(Given records)

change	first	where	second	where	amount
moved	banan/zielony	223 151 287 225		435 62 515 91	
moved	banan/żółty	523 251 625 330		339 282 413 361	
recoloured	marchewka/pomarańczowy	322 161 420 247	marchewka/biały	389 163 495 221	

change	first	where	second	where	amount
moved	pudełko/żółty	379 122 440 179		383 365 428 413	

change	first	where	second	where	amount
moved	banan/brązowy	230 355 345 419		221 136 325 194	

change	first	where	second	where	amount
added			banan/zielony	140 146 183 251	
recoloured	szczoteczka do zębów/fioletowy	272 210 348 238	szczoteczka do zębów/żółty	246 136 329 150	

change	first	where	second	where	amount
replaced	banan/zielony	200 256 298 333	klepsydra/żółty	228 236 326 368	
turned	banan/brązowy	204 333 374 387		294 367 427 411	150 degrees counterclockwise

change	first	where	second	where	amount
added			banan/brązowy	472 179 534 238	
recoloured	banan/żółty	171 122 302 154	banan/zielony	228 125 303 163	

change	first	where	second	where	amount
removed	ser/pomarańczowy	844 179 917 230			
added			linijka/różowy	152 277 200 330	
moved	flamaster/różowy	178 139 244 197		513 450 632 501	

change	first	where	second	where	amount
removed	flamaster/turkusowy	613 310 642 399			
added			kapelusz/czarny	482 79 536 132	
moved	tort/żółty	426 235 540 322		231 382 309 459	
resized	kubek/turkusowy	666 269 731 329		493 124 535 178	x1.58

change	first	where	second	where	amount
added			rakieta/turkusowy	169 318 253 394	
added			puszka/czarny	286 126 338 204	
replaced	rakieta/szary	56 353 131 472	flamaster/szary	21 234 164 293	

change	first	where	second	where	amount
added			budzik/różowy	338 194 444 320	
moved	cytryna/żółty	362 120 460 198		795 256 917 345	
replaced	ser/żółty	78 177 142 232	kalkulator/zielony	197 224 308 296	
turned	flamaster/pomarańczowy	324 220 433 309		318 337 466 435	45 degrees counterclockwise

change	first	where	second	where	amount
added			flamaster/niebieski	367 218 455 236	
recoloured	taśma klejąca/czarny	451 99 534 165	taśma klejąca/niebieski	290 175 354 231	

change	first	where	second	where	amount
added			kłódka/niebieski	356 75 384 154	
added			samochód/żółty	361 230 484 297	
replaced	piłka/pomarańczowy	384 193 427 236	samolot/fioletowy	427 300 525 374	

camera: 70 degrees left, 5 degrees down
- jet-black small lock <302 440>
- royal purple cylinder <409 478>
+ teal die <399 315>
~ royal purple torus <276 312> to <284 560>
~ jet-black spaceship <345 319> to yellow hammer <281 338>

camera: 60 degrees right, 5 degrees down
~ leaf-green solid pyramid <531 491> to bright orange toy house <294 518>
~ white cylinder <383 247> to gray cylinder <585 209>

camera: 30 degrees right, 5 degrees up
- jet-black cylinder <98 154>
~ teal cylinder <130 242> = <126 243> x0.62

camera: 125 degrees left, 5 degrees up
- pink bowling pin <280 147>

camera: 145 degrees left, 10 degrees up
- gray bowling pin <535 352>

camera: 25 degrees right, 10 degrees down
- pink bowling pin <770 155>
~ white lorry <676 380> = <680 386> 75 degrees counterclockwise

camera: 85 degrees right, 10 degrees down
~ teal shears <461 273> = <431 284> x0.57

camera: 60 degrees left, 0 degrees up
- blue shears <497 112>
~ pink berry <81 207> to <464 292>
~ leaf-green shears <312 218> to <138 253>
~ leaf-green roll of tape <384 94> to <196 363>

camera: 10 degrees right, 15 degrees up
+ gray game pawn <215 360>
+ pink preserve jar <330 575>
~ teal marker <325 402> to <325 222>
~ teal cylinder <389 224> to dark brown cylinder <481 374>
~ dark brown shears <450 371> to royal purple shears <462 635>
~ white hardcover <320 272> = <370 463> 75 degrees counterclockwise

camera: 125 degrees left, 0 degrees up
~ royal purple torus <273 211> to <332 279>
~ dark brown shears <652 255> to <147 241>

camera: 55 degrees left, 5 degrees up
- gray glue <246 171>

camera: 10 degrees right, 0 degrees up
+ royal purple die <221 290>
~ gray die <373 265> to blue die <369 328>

(End Given records)

> Your assignment
The lines needed run from the first line of the data through the line containing "282 413 361"; give them again exactly and nothing else.

> Exercise output
change	first	where	second	where	amount
moved	banan/zielony	223 151 287 225		435 62 515 91	
moved	banan/żółty	523 251 625 330		339 282 413 361	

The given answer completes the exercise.